Produce a verbatim copy of the records, and keep the images out of it.
++++
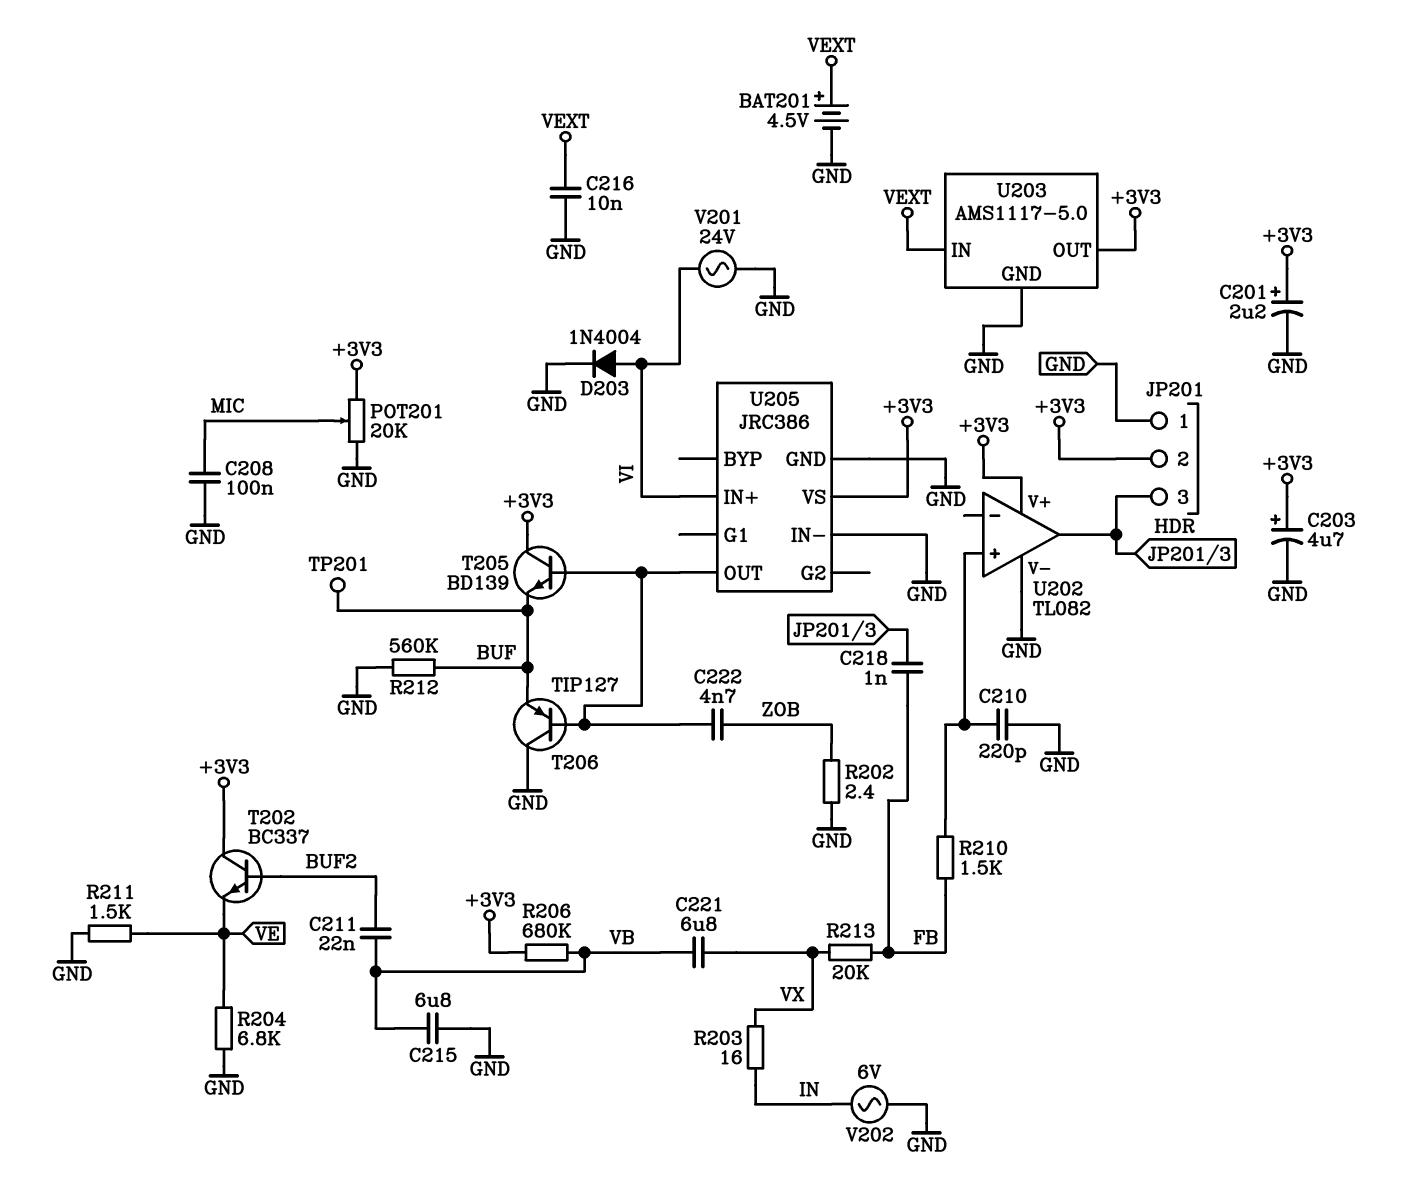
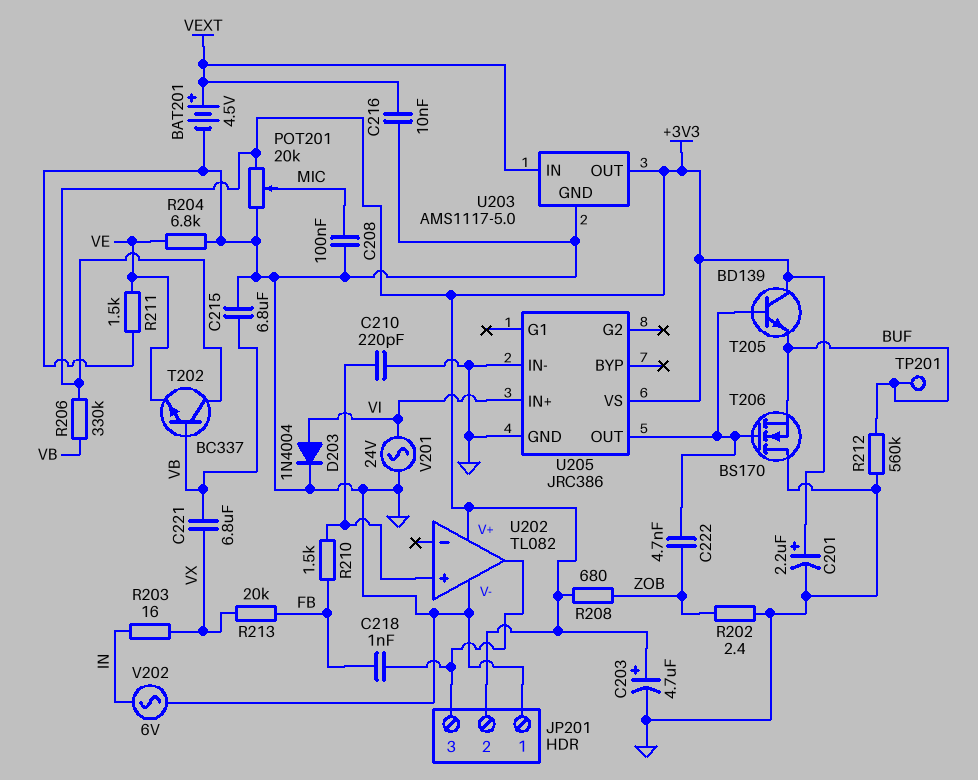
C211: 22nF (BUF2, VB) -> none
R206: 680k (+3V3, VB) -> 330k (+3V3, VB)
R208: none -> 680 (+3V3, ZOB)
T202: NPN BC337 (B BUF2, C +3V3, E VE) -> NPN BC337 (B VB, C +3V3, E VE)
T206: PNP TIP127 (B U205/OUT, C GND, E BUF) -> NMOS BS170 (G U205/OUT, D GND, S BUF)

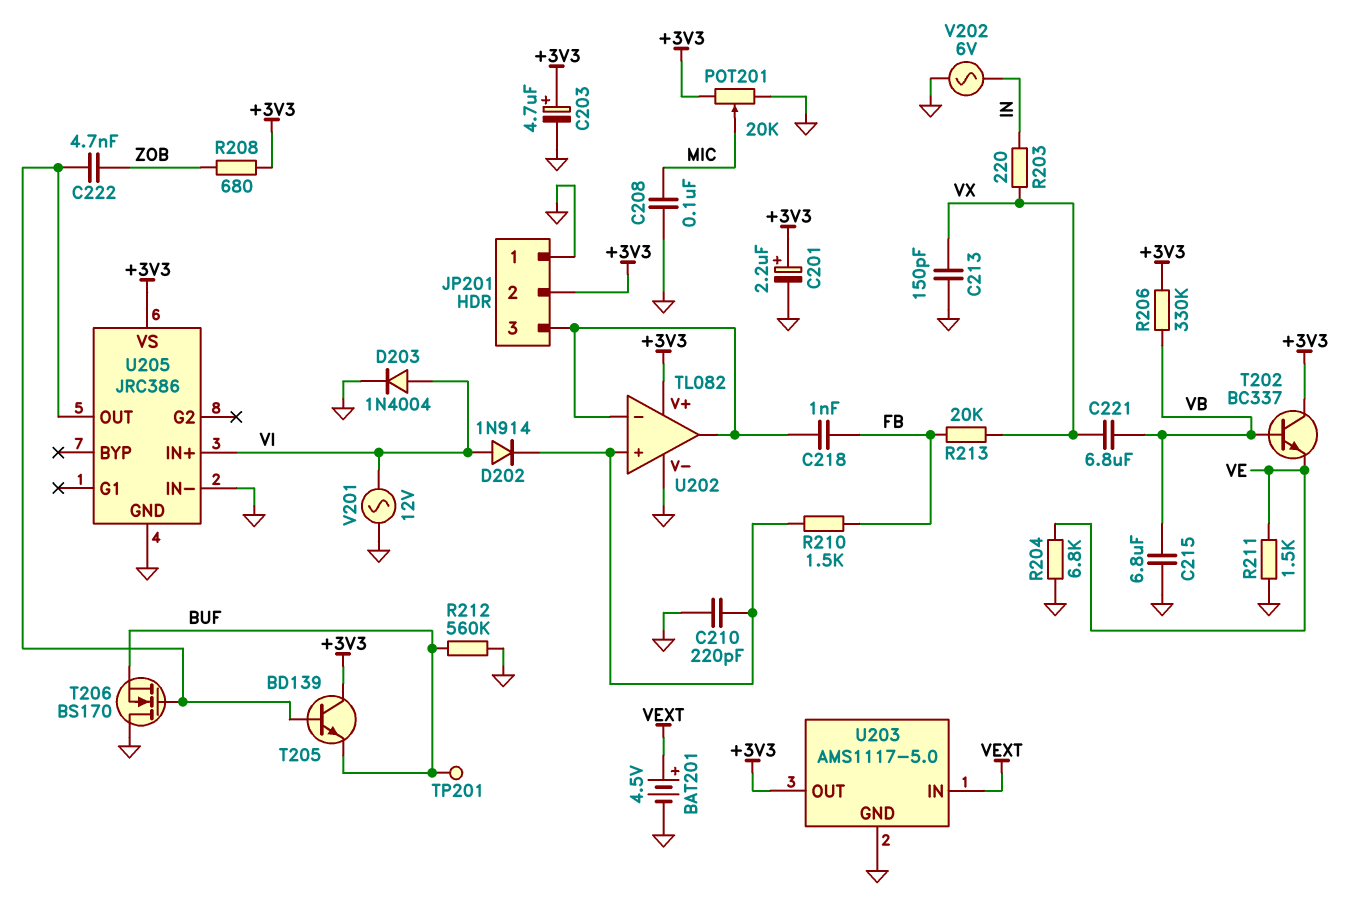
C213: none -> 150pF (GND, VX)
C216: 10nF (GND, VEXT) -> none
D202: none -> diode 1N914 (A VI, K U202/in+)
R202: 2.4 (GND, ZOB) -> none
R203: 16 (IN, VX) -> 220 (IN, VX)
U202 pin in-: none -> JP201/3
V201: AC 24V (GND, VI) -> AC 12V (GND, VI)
++++
• _Solution to this exercise_:
C211: 22nF (BUF2, VB) -> none
R206: 680k (+3V3, VB) -> 330k (+3V3, VB)
R208: none -> 680 (+3V3, ZOB)
T202: NPN BC337 (B BUF2, C +3V3, E VE) -> NPN BC337 (B VB, C +3V3, E VE)
T206: PNP TIP127 (B U205/OUT, C GND, E BUF) -> NMOS BS170 (G U205/OUT, D GND, S BUF)

C213: none -> 150pF (GND, VX)
C216: 10nF (GND, VEXT) -> none
D202: none -> diode 1N914 (A VI, K U202/in+)
R202: 2.4 (GND, ZOB) -> none
R203: 16 (IN, VX) -> 220 (IN, VX)
U202 pin in-: none -> JP201/3
V201: AC 24V (GND, VI) -> AC 12V (GND, VI)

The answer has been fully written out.